* [Activity]: With the images removed, transcribe the listing that follows exactly.

* [Records for this task]:
↓

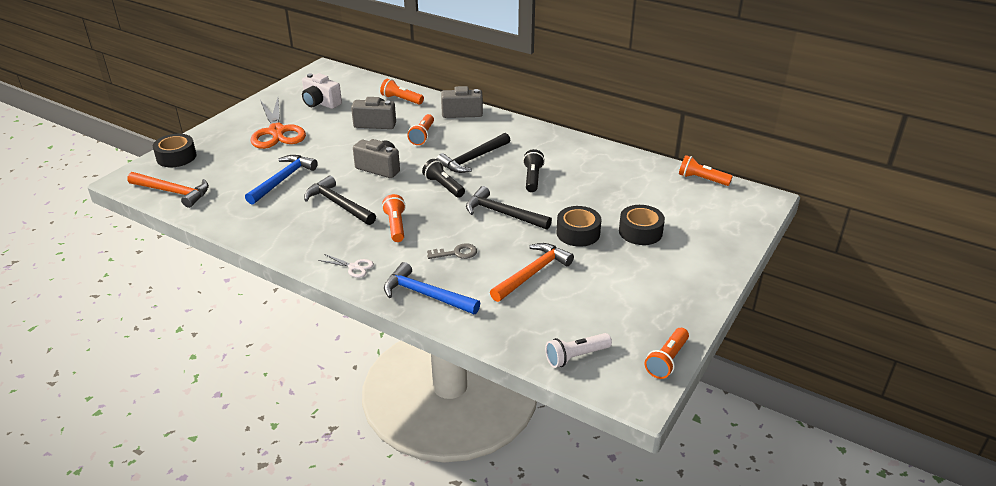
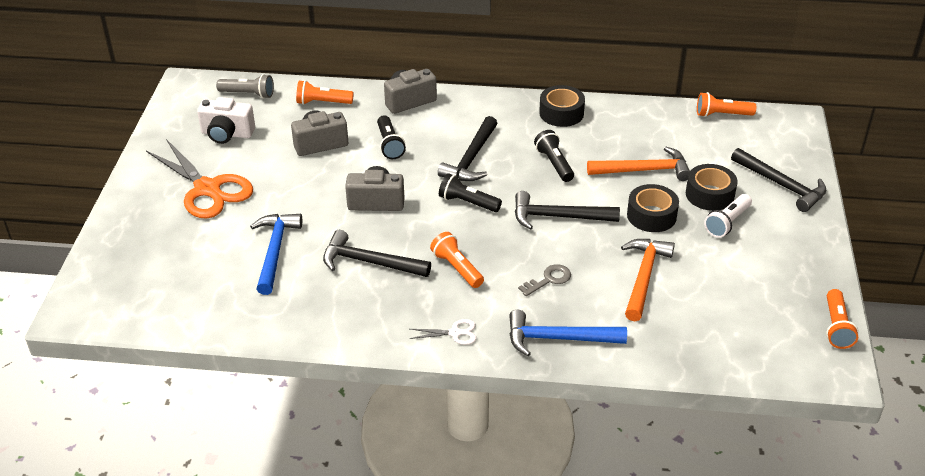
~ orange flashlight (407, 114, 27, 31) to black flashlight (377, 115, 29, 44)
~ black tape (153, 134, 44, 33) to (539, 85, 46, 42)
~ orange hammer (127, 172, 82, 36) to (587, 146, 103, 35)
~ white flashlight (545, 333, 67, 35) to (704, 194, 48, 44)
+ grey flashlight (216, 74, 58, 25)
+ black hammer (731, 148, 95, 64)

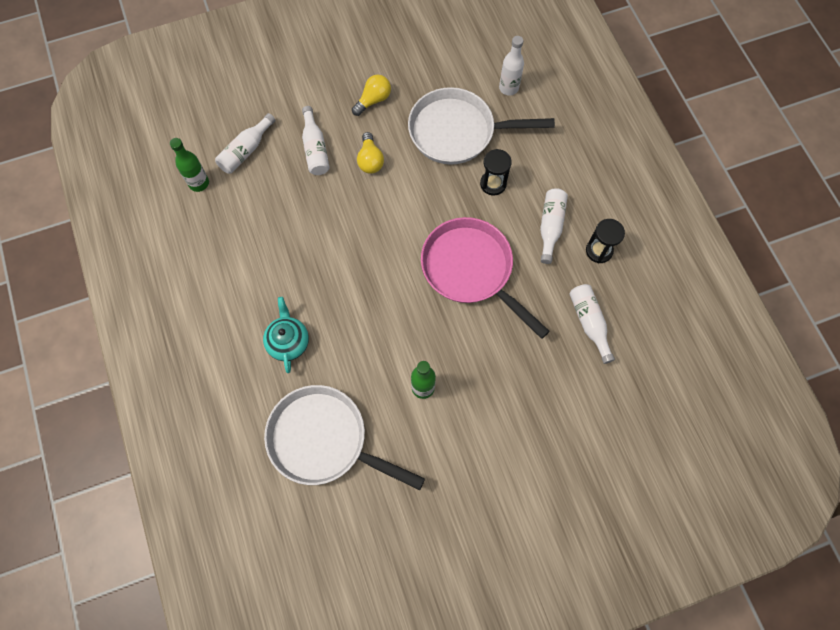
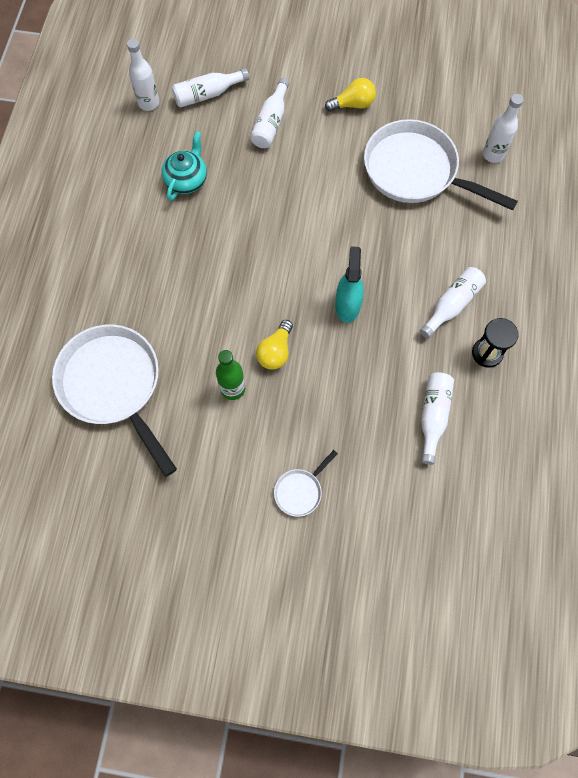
~ yellow light bulb (357, 132, 27, 42) to (256, 320, 37, 49)
~ green bottle (170, 138, 39, 54) to white bottle (127, 39, 32, 72)
- black hourglass (480, 149, 32, 47)
~ pink pan (421, 217, 129, 122) to turquoise spray bottle (335, 246, 29, 77)
~ turquoise teapot (263, 297, 46, 76) to (161, 131, 46, 70)
+ white pan (274, 450, 64, 67)

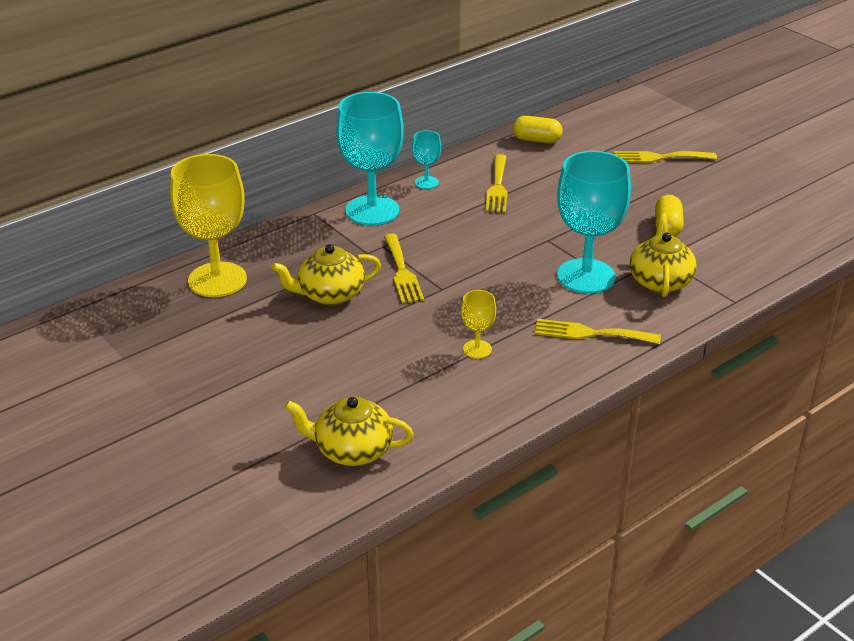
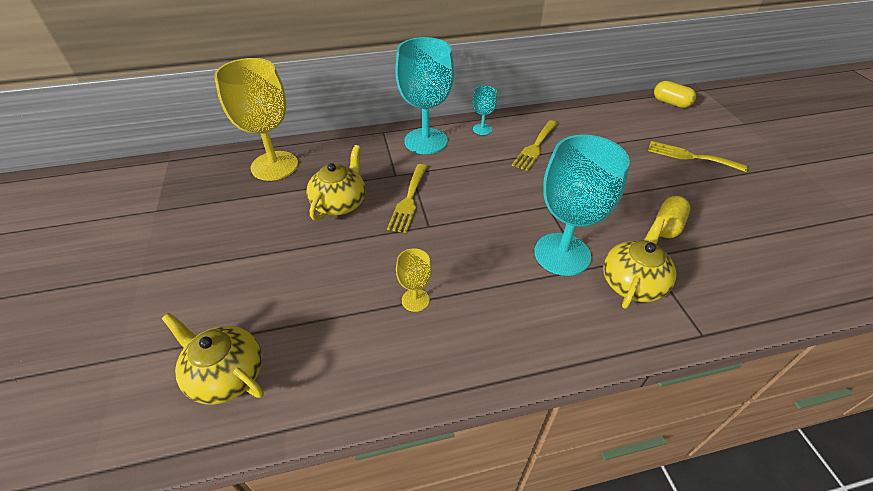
~ yellow capsule (513, 116, 49, 27) to (654, 81, 42, 27)
~ yellow teapot (272, 244, 109, 61) = (307, 145, 58, 76) 105 degrees clockwise
- yellow fork (534, 319, 127, 25)

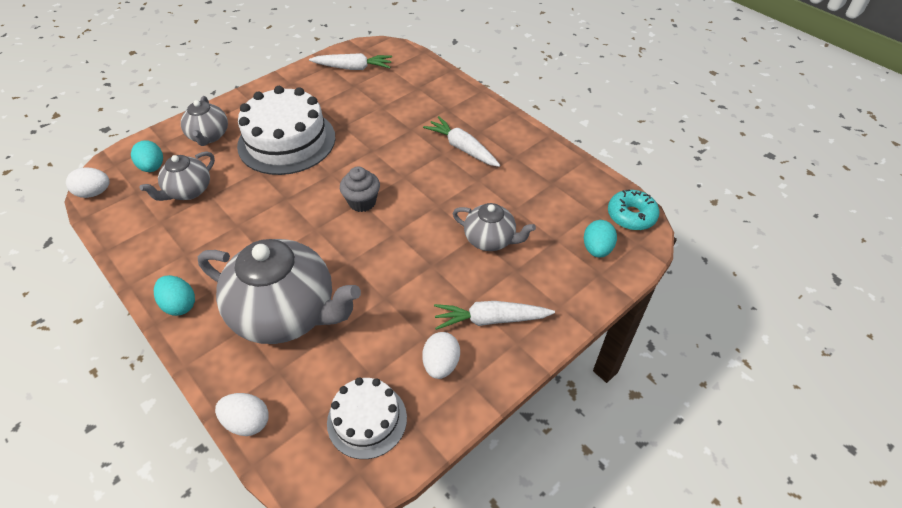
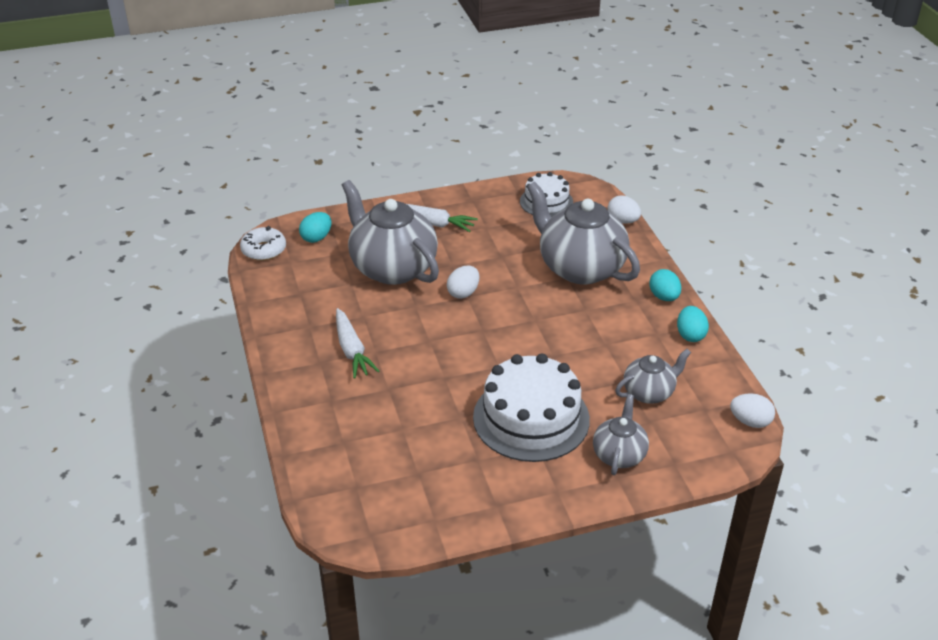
- white carrot (309, 53, 83, 17)
~ turquoise egg (131, 140, 32, 32) to (677, 306, 32, 36)
- grey cupcake (340, 166, 40, 46)
~ turquoise donut (608, 189, 51, 41) to white donut (240, 226, 46, 35)
~ grey teapot (453, 203, 83, 48) = (342, 180, 97, 105) x1.91
~ white egg (422, 332, 38, 47) to (447, 266, 32, 33)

↑

* [Answer to this exercise]:
~ orange flashlight (407, 114, 27, 31) to black flashlight (377, 115, 29, 44)
~ black tape (153, 134, 44, 33) to (539, 85, 46, 42)
~ orange hammer (127, 172, 82, 36) to (587, 146, 103, 35)
~ white flashlight (545, 333, 67, 35) to (704, 194, 48, 44)
+ grey flashlight (216, 74, 58, 25)
+ black hammer (731, 148, 95, 64)

~ yellow light bulb (357, 132, 27, 42) to (256, 320, 37, 49)
~ green bottle (170, 138, 39, 54) to white bottle (127, 39, 32, 72)
- black hourglass (480, 149, 32, 47)
~ pink pan (421, 217, 129, 122) to turquoise spray bottle (335, 246, 29, 77)
~ turquoise teapot (263, 297, 46, 76) to (161, 131, 46, 70)
+ white pan (274, 450, 64, 67)

~ yellow capsule (513, 116, 49, 27) to (654, 81, 42, 27)
~ yellow teapot (272, 244, 109, 61) = (307, 145, 58, 76) 105 degrees clockwise
- yellow fork (534, 319, 127, 25)

- white carrot (309, 53, 83, 17)
~ turquoise egg (131, 140, 32, 32) to (677, 306, 32, 36)
- grey cupcake (340, 166, 40, 46)
~ turquoise donut (608, 189, 51, 41) to white donut (240, 226, 46, 35)
~ grey teapot (453, 203, 83, 48) = (342, 180, 97, 105) x1.91
~ white egg (422, 332, 38, 47) to (447, 266, 32, 33)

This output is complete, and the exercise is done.